▶ ASSIGNED TASK
The entries that follow include a run beginning at the line with "LIGHT pin OUT: none -> GP8" and ending at the line with "RGB1 pin R: GP11 -> GP7"; restate that run word for word and leave the rest out.

▶ SUPPLIED DATA
= = = =

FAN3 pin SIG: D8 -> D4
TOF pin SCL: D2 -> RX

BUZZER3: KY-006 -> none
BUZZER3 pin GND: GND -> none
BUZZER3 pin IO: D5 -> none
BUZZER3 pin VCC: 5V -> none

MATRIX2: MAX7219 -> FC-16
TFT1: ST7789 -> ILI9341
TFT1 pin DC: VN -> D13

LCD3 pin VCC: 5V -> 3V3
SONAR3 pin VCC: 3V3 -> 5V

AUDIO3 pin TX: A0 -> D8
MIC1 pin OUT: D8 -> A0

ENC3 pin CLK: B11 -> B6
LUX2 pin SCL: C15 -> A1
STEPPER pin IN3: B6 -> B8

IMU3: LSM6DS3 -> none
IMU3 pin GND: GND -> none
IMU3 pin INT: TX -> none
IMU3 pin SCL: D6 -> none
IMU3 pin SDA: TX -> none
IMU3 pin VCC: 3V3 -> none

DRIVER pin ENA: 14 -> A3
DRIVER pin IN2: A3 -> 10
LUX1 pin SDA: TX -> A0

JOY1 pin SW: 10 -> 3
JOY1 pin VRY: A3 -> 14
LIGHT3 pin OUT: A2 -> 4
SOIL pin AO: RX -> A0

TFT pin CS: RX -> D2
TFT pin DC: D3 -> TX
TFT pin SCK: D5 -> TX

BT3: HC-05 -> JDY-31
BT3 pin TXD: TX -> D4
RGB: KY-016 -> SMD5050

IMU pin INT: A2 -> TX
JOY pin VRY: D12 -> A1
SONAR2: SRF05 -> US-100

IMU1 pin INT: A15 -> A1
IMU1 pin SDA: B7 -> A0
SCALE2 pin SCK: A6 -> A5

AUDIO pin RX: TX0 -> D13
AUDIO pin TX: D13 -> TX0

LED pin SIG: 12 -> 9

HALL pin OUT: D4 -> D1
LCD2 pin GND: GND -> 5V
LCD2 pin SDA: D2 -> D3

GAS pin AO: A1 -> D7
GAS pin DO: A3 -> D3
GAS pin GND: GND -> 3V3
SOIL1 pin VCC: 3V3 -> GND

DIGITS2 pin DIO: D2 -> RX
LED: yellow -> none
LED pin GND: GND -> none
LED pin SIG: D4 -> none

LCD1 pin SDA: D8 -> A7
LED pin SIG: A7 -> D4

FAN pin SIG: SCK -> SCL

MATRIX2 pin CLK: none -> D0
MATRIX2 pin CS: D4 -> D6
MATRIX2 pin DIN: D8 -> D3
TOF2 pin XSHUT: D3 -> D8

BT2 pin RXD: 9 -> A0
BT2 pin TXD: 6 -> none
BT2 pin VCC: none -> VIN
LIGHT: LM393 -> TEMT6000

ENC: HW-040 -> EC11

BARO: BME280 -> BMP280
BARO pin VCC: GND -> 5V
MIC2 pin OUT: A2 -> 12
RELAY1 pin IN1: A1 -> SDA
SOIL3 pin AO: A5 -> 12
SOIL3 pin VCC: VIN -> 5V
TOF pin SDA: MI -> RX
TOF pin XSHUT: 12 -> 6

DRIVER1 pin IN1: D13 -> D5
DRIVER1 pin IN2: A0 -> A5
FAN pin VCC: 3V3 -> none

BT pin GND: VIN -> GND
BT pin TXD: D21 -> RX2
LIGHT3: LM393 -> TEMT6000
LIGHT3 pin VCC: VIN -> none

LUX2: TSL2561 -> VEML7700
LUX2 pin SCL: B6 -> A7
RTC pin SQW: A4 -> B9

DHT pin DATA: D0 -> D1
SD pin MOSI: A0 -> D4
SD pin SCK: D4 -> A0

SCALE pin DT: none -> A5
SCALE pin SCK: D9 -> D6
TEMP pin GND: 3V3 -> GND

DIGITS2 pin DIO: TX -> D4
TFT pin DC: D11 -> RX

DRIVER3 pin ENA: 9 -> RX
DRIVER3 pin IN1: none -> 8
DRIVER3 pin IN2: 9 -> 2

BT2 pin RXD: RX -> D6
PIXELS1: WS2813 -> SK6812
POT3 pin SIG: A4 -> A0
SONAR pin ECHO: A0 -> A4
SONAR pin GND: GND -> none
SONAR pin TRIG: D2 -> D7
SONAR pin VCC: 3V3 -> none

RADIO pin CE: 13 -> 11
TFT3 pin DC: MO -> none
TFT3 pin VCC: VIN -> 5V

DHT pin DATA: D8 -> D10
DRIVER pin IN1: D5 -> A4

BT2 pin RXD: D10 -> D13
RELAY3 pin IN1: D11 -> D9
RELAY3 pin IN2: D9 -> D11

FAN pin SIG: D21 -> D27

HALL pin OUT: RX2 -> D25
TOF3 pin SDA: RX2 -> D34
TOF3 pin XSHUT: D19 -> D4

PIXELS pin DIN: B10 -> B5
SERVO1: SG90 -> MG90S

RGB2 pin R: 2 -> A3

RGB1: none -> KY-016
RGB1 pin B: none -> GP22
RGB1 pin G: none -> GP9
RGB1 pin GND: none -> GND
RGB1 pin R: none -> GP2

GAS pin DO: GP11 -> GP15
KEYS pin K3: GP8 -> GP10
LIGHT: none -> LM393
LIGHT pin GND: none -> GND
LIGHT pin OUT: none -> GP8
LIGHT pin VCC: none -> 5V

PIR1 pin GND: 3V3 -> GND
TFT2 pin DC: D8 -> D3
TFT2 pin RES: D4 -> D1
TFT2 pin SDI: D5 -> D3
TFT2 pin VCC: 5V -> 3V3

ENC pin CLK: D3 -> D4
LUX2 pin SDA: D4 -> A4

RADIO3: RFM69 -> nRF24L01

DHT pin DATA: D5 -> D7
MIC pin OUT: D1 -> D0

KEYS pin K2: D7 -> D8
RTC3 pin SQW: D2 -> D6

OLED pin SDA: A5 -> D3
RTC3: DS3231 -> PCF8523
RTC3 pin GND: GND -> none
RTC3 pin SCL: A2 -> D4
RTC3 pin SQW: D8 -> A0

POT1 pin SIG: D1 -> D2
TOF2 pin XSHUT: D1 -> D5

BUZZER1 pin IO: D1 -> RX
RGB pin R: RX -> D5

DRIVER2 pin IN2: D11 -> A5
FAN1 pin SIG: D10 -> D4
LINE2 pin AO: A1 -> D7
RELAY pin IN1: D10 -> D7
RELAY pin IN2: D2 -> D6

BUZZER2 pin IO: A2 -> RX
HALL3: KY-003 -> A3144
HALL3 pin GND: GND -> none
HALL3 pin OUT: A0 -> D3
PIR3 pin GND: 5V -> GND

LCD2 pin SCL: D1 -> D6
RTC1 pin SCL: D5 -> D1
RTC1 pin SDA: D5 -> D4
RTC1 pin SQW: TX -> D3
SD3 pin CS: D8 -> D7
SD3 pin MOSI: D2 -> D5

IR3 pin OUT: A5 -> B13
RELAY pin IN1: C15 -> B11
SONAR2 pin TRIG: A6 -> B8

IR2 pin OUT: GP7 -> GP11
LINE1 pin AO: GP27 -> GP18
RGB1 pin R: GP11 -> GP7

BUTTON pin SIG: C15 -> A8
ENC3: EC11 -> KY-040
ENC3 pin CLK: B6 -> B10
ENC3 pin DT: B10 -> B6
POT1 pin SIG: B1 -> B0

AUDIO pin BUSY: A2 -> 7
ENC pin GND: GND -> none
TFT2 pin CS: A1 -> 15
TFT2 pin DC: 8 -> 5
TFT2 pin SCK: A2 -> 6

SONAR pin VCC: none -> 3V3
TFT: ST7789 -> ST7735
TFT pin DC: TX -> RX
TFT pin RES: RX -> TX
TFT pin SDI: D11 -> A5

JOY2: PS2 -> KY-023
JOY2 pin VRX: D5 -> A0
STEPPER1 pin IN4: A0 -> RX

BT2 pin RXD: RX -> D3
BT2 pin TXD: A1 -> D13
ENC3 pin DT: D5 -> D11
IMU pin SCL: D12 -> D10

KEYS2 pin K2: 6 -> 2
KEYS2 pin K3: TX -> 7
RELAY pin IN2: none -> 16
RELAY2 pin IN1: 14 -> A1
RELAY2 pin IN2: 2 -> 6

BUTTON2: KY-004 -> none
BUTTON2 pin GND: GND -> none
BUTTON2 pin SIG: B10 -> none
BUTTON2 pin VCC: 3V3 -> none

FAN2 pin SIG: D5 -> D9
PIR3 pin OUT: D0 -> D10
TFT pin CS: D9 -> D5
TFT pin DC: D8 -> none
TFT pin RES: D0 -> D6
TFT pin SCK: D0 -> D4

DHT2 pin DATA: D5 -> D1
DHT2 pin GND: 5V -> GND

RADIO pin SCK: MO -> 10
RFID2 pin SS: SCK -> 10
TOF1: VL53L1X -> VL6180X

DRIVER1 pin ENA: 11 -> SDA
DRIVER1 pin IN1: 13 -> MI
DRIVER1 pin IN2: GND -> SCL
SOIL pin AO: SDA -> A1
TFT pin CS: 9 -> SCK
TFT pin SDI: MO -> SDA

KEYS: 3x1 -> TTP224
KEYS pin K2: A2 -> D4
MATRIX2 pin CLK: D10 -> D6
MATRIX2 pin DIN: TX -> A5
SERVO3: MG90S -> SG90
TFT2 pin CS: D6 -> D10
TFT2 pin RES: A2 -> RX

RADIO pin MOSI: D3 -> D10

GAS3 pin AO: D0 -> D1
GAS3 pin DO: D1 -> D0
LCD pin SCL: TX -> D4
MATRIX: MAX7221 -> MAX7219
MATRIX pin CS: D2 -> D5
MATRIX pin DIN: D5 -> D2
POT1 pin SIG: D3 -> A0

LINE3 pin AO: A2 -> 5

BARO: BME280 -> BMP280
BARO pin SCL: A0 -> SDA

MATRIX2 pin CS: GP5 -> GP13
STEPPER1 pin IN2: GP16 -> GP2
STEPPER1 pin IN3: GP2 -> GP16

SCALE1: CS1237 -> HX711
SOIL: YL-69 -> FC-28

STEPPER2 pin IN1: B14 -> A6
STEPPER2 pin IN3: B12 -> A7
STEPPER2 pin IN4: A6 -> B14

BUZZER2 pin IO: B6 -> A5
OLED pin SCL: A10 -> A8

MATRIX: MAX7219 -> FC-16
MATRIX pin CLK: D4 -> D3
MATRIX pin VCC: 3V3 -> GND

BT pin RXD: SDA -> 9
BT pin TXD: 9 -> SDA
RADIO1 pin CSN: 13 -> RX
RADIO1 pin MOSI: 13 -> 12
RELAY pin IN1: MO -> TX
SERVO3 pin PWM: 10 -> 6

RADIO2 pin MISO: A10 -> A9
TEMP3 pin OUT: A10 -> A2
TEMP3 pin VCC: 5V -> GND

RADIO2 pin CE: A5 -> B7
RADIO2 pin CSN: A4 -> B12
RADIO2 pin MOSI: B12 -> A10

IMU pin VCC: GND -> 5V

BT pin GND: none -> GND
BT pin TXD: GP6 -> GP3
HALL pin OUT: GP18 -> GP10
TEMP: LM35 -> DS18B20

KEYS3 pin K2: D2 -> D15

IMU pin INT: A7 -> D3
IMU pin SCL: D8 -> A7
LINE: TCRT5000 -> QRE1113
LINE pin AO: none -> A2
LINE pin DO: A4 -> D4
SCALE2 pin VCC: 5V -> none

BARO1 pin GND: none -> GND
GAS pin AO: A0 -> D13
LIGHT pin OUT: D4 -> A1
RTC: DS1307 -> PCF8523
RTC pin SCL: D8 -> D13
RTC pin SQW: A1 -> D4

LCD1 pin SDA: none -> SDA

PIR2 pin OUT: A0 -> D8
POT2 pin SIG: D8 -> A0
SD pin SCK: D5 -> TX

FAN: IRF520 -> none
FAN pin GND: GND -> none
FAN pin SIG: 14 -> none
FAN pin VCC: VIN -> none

= = = =

▶ REPLY TO THE TASK
LIGHT pin OUT: none -> GP8
LIGHT pin VCC: none -> 5V

PIR1 pin GND: 3V3 -> GND
TFT2 pin DC: D8 -> D3
TFT2 pin RES: D4 -> D1
TFT2 pin SDI: D5 -> D3
TFT2 pin VCC: 5V -> 3V3

ENC pin CLK: D3 -> D4
LUX2 pin SDA: D4 -> A4

RADIO3: RFM69 -> nRF24L01

DHT pin DATA: D5 -> D7
MIC pin OUT: D1 -> D0

KEYS pin K2: D7 -> D8
RTC3 pin SQW: D2 -> D6

OLED pin SDA: A5 -> D3
RTC3: DS3231 -> PCF8523
RTC3 pin GND: GND -> none
RTC3 pin SCL: A2 -> D4
RTC3 pin SQW: D8 -> A0

POT1 pin SIG: D1 -> D2
TOF2 pin XSHUT: D1 -> D5

BUZZER1 pin IO: D1 -> RX
RGB pin R: RX -> D5

DRIVER2 pin IN2: D11 -> A5
FAN1 pin SIG: D10 -> D4
LINE2 pin AO: A1 -> D7
RELAY pin IN1: D10 -> D7
RELAY pin IN2: D2 -> D6

BUZZER2 pin IO: A2 -> RX
HALL3: KY-003 -> A3144
HALL3 pin GND: GND -> none
HALL3 pin OUT: A0 -> D3
PIR3 pin GND: 5V -> GND

LCD2 pin SCL: D1 -> D6
RTC1 pin SCL: D5 -> D1
RTC1 pin SDA: D5 -> D4
RTC1 pin SQW: TX -> D3
SD3 pin CS: D8 -> D7
SD3 pin MOSI: D2 -> D5

IR3 pin OUT: A5 -> B13
RELAY pin IN1: C15 -> B11
SONAR2 pin TRIG: A6 -> B8

IR2 pin OUT: GP7 -> GP11
LINE1 pin AO: GP27 -> GP18
RGB1 pin R: GP11 -> GP7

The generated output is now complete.